** begin Records provided **

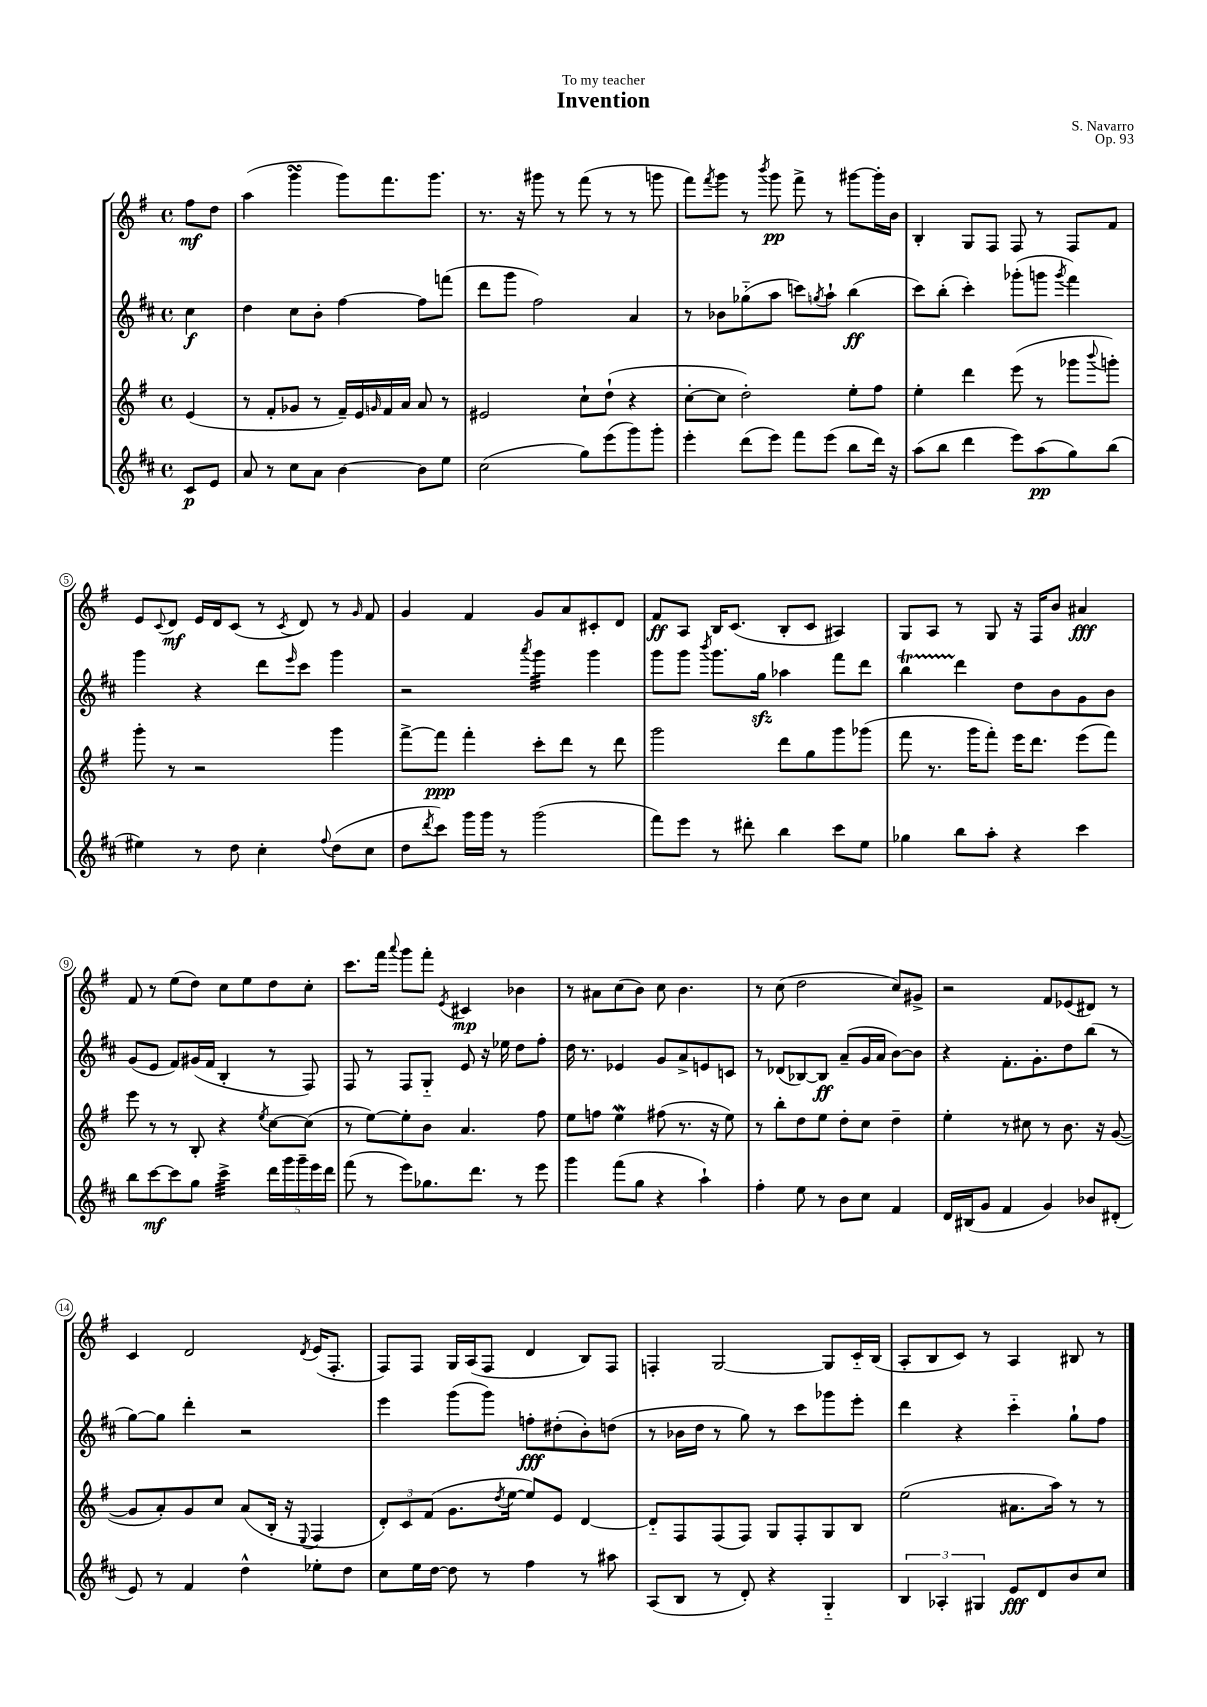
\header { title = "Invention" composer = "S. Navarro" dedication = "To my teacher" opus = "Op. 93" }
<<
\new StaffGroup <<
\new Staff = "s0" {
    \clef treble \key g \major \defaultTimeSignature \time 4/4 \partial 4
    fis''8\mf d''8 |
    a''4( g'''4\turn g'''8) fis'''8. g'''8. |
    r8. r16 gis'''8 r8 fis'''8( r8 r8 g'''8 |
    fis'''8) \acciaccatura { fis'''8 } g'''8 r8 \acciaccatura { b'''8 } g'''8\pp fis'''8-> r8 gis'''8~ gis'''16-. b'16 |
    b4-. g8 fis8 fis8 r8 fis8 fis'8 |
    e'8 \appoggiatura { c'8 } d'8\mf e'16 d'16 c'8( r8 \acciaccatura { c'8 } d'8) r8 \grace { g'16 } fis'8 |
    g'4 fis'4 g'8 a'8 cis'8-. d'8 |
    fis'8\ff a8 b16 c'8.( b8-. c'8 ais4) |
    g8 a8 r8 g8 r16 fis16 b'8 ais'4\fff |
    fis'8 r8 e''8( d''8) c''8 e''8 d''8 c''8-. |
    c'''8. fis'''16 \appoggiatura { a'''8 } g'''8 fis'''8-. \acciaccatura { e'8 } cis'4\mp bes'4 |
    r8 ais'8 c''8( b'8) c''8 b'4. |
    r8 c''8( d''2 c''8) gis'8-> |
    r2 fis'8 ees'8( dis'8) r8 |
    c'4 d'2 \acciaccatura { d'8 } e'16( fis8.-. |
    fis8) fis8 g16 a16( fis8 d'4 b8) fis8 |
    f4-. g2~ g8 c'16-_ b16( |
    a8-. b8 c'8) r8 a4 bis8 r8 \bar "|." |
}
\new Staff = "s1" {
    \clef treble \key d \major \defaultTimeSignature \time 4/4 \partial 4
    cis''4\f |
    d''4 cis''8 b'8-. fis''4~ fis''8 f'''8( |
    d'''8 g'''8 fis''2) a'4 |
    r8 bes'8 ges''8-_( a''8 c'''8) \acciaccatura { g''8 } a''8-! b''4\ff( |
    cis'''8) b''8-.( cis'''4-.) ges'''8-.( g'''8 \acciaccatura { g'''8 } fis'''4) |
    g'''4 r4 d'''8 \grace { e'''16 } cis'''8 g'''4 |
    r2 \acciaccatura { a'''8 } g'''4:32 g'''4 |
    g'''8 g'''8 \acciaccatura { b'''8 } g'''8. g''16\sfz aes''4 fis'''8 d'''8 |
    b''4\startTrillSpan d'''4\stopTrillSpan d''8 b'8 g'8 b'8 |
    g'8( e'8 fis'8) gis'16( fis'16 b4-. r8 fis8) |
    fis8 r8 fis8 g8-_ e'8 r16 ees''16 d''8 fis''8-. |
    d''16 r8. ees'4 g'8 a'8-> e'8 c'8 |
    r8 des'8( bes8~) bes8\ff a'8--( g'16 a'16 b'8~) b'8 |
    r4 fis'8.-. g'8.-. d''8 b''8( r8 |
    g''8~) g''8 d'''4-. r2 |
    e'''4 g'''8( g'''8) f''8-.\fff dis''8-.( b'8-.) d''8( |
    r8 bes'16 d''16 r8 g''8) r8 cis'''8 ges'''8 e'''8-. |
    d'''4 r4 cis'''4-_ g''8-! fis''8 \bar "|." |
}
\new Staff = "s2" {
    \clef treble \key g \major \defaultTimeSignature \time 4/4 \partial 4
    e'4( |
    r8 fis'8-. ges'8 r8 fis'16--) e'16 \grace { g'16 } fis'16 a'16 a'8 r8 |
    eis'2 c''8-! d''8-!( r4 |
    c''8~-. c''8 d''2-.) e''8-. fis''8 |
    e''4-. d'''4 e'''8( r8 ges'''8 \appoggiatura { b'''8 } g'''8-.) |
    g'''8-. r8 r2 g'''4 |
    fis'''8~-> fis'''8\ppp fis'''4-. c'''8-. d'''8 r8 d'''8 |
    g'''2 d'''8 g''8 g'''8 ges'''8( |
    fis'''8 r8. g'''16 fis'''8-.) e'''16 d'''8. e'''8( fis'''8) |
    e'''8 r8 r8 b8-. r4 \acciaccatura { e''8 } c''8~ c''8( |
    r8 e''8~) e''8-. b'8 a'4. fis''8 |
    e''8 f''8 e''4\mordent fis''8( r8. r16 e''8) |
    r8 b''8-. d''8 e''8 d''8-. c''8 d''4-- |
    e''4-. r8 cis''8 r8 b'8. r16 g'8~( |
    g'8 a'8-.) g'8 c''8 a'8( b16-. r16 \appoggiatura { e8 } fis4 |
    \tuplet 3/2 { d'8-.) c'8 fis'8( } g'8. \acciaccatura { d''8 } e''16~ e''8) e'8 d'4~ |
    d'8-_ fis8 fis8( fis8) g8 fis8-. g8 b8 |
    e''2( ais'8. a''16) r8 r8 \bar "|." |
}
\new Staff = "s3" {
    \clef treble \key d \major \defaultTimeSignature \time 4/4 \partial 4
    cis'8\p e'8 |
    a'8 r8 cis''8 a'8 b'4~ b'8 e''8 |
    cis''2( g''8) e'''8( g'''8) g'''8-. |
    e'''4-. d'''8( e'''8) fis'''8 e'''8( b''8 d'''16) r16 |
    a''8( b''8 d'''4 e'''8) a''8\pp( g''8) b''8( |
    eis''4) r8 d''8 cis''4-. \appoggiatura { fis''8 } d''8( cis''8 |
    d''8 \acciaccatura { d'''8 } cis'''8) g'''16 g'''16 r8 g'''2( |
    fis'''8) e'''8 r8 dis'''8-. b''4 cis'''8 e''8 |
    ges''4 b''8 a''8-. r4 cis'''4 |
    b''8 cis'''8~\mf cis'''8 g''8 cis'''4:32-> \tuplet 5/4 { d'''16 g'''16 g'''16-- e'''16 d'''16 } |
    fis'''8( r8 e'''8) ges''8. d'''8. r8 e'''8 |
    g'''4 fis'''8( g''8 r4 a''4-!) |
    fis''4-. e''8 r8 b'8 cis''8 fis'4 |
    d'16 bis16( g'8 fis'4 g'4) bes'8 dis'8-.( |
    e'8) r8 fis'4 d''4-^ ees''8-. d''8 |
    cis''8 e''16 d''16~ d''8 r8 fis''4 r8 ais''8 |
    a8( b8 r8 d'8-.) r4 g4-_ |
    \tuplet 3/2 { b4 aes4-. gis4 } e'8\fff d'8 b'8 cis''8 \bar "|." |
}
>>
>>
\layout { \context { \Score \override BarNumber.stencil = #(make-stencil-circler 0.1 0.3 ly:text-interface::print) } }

** end Records provided **

### Exercise description:
Count the lines in the records above that contain the string "grace". Reply with the number alone.

### Reply:
3